BRIEF: Retype the records word for word, but leave out the pictures.

Stored entries:
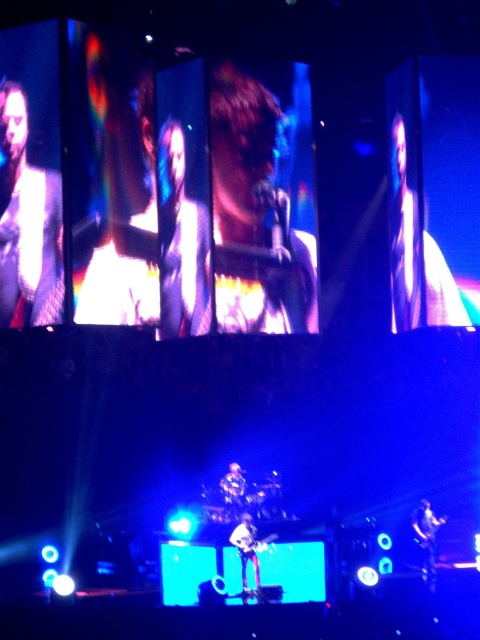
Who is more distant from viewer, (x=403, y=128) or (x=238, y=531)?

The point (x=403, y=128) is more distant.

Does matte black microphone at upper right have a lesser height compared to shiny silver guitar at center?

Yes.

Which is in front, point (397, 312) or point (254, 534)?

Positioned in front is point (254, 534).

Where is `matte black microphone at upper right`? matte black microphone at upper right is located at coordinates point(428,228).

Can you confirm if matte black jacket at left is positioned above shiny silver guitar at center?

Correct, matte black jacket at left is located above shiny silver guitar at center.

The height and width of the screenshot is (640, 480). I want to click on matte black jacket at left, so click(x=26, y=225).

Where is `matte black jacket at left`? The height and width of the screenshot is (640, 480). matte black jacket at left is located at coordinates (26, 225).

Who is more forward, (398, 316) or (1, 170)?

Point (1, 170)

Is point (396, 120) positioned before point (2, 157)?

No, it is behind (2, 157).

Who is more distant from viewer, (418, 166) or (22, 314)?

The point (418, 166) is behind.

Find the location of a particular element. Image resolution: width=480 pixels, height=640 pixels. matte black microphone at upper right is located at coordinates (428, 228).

RESULT OF THE TASK:
Who is more distant from viewer, (x=403, y=128) or (x=238, y=531)?

The point (x=403, y=128) is more distant.

Does matte black microphone at upper right have a lesser height compared to shiny silver guitar at center?

Yes.

Which is in front, point (397, 312) or point (254, 534)?

Positioned in front is point (254, 534).

Where is `matte black microphone at upper right`? matte black microphone at upper right is located at coordinates point(428,228).

Can you confirm if matte black jacket at left is positioned above shiny silver guitar at center?

Correct, matte black jacket at left is located above shiny silver guitar at center.

The height and width of the screenshot is (640, 480). I want to click on matte black jacket at left, so click(x=26, y=225).

Where is `matte black jacket at left`? The height and width of the screenshot is (640, 480). matte black jacket at left is located at coordinates (26, 225).

Who is more forward, (398, 316) or (1, 170)?

Point (1, 170)

Is point (396, 120) positioned before point (2, 157)?

No, it is behind (2, 157).

Who is more distant from viewer, (418, 166) or (22, 314)?

The point (418, 166) is behind.

Find the location of a particular element. Image resolution: width=480 pixels, height=640 pixels. matte black microphone at upper right is located at coordinates (428, 228).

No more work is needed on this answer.